(Provided data)

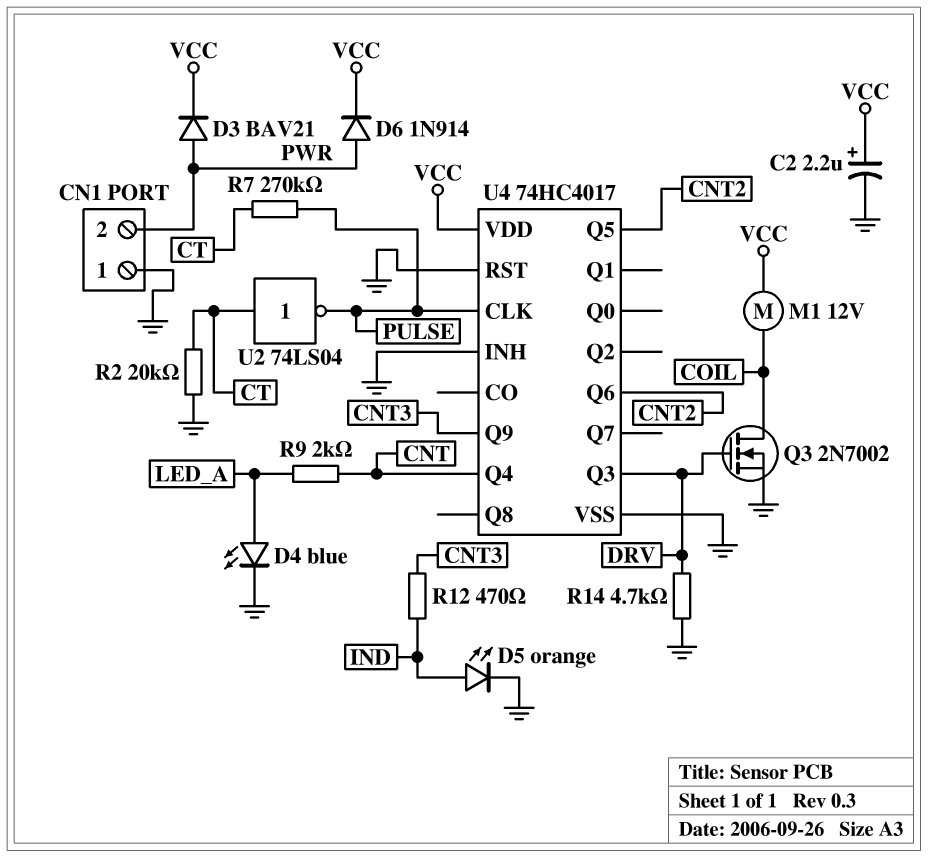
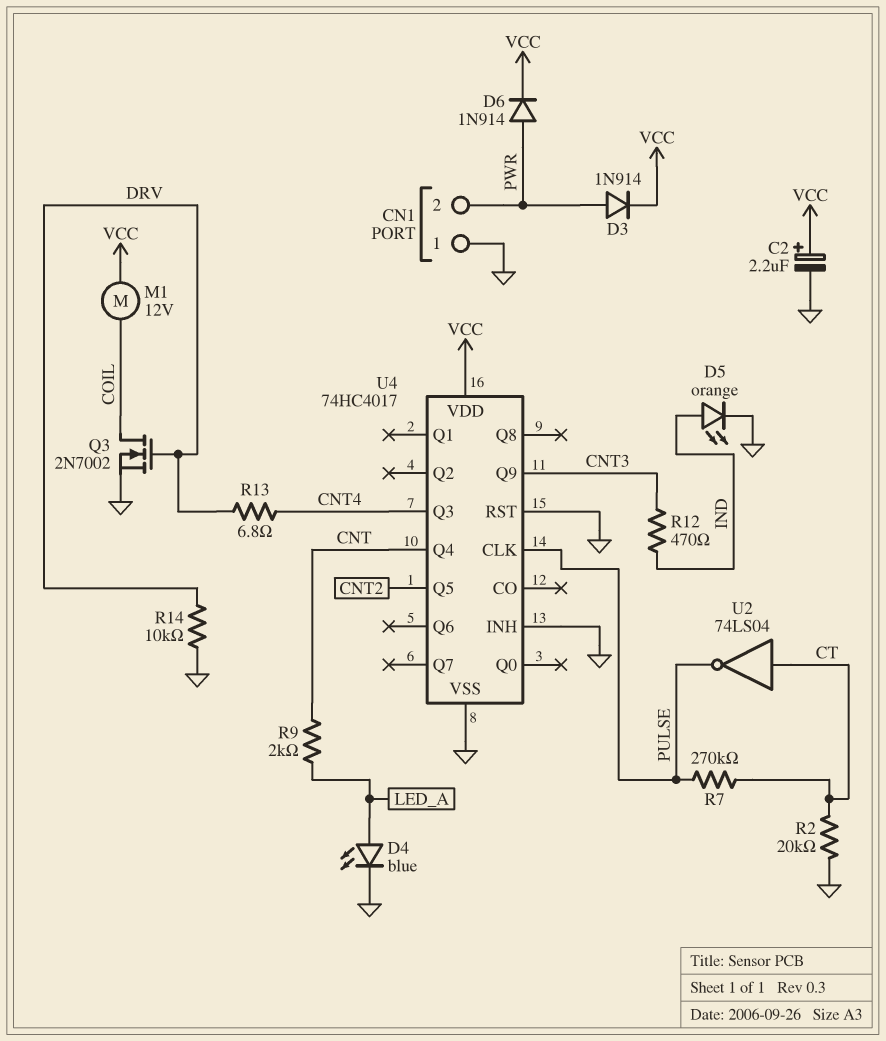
D3: diode BAV21 (A PWR, K VCC) -> diode 1N914 (A PWR, K VCC)
R13: none -> 6.8 (CNT4, DRV)
R14: 4.7k (DRV, GND) -> 10k (DRV, GND)
U4 pin Q3: DRV -> CNT4
U4 pin Q6: CNT2 -> none

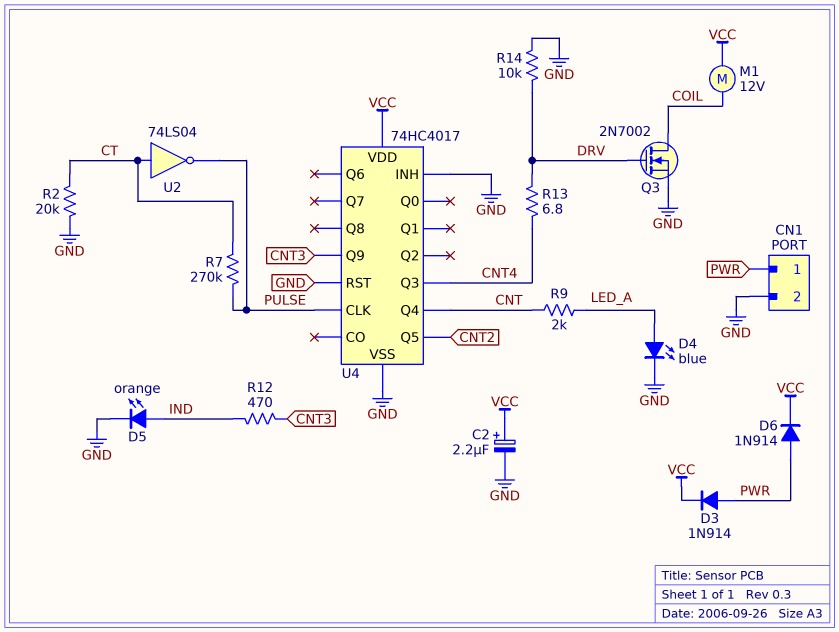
CN1 pin 1: GND -> PWR
CN1 pin 2: PWR -> GND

(End Provided data)

• [Description of the task]
Scan the data above. Return every line with "none" in it.

• [Exercise output]
R13: none -> 6.8 (CNT4, DRV)
U4 pin Q6: CNT2 -> none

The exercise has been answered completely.